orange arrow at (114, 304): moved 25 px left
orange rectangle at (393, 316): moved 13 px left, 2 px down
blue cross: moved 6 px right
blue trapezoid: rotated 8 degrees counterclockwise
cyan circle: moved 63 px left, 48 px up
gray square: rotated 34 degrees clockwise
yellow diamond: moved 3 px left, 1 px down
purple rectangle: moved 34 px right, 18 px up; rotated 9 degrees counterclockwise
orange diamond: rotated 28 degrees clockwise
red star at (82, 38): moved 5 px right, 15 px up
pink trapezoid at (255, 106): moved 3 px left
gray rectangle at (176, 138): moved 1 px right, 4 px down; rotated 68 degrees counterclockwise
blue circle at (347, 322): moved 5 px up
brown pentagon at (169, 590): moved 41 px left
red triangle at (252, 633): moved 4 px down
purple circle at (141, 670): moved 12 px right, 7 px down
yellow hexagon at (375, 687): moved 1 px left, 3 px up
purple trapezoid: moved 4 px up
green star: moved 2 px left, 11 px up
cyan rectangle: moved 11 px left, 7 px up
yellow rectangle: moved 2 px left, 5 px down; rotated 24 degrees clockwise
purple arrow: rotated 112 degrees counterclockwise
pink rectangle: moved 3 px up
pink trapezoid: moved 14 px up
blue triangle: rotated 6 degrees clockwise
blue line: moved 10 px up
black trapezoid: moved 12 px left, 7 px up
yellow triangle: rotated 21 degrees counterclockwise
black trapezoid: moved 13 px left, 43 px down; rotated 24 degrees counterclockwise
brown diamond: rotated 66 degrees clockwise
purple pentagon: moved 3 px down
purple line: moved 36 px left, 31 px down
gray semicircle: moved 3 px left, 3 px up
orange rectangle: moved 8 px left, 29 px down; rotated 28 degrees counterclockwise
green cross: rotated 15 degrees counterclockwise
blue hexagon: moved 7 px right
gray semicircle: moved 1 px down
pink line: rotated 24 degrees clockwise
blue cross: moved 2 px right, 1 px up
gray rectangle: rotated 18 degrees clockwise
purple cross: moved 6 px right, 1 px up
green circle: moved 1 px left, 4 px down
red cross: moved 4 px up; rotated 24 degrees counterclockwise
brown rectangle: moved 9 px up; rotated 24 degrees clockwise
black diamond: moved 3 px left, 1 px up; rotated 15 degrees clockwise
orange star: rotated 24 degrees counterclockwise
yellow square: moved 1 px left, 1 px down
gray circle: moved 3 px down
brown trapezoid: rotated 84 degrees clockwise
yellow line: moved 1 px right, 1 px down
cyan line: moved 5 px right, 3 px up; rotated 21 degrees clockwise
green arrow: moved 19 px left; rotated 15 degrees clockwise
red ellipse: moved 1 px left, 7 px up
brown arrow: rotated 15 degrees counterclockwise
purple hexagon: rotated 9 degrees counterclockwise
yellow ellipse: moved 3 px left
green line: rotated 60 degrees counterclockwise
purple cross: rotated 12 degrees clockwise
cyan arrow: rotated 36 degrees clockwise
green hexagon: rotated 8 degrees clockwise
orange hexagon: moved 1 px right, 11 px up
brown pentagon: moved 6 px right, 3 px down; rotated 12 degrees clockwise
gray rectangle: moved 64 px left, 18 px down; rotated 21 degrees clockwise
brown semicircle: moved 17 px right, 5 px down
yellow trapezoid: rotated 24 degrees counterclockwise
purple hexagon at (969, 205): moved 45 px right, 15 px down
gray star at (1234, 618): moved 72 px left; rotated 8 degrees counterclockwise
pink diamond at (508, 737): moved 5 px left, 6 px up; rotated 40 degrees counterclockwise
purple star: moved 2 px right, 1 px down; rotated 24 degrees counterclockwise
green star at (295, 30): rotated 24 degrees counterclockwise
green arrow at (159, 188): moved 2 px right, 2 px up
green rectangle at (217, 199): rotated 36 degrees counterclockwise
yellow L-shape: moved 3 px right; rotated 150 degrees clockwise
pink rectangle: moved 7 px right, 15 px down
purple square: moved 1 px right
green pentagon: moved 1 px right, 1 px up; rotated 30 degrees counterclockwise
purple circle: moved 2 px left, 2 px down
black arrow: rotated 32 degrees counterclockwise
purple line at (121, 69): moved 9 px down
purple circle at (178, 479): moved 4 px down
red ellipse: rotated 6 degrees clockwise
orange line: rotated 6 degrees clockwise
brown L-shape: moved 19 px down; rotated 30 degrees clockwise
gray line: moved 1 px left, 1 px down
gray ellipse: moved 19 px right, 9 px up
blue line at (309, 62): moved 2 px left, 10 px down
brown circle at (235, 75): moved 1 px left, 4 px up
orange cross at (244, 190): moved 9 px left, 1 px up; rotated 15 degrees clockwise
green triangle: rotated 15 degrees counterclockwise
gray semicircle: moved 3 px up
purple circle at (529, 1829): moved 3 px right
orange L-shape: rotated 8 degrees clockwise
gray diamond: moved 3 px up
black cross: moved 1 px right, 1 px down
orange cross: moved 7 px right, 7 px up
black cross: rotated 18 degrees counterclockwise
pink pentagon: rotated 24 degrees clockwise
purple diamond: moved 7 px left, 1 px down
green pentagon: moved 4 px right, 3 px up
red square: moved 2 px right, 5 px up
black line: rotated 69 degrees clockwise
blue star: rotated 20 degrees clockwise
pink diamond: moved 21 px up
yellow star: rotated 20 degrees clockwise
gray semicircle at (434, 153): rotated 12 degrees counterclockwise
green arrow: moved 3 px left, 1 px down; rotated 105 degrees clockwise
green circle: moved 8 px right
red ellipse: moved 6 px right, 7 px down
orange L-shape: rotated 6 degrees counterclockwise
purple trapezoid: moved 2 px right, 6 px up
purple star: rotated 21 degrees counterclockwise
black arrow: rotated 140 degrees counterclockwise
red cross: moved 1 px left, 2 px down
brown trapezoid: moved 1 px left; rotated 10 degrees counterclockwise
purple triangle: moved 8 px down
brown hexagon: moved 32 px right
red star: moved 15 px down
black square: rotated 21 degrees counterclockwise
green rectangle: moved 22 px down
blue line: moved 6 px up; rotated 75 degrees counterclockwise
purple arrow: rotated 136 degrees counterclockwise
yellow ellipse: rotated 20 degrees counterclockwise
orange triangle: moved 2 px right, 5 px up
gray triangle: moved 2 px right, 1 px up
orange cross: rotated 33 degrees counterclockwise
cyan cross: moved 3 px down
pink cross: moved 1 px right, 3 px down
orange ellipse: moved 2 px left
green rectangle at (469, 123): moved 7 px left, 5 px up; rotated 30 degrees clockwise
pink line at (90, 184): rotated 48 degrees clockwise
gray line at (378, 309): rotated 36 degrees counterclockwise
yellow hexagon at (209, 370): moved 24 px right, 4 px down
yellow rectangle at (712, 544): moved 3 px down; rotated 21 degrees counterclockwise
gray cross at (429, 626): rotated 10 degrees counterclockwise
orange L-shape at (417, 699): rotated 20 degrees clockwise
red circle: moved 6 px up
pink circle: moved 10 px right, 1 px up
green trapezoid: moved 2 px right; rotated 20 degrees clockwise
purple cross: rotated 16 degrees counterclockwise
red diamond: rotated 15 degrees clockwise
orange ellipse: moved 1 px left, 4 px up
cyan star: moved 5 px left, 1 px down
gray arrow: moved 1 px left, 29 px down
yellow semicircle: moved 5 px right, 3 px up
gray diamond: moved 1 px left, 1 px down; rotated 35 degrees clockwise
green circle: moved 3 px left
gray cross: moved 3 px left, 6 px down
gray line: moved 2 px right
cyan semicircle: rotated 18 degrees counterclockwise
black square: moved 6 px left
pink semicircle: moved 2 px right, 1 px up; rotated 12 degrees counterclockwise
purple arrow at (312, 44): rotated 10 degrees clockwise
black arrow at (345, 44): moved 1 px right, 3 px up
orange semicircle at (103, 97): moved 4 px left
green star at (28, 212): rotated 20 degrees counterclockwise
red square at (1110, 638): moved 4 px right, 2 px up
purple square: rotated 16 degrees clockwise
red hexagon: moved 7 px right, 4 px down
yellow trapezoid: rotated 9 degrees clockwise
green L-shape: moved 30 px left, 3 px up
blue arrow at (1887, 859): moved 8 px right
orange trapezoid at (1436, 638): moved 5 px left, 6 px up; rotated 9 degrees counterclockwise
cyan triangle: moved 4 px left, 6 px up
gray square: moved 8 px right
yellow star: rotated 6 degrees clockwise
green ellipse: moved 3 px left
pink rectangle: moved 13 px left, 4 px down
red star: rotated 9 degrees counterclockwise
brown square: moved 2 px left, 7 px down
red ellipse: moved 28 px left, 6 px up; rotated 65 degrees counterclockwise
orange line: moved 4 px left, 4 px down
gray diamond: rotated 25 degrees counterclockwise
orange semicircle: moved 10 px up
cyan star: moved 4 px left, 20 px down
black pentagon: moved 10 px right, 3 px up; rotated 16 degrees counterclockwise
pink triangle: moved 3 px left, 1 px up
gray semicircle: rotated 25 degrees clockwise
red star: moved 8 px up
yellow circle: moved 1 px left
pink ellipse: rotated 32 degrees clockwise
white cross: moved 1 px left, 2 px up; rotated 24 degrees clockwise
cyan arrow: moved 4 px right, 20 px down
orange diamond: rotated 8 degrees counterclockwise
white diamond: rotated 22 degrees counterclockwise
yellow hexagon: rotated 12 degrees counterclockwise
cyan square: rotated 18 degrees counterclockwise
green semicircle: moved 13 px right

## Task
Look back at the entries above and repeat, unchanged, every line from the line holding "red ellipse: rotated 6 degrees clockwise" through the line holding "green triangle: rotated".

## Response
red ellipse: rotated 6 degrees clockwise
orange line: rotated 6 degrees clockwise
brown L-shape: moved 19 px down; rotated 30 degrees clockwise
gray line: moved 1 px left, 1 px down
gray ellipse: moved 19 px right, 9 px up
blue line at (309, 62): moved 2 px left, 10 px down
brown circle at (235, 75): moved 1 px left, 4 px up
orange cross at (244, 190): moved 9 px left, 1 px up; rotated 15 degrees clockwise
green triangle: rotated 15 degrees counterclockwise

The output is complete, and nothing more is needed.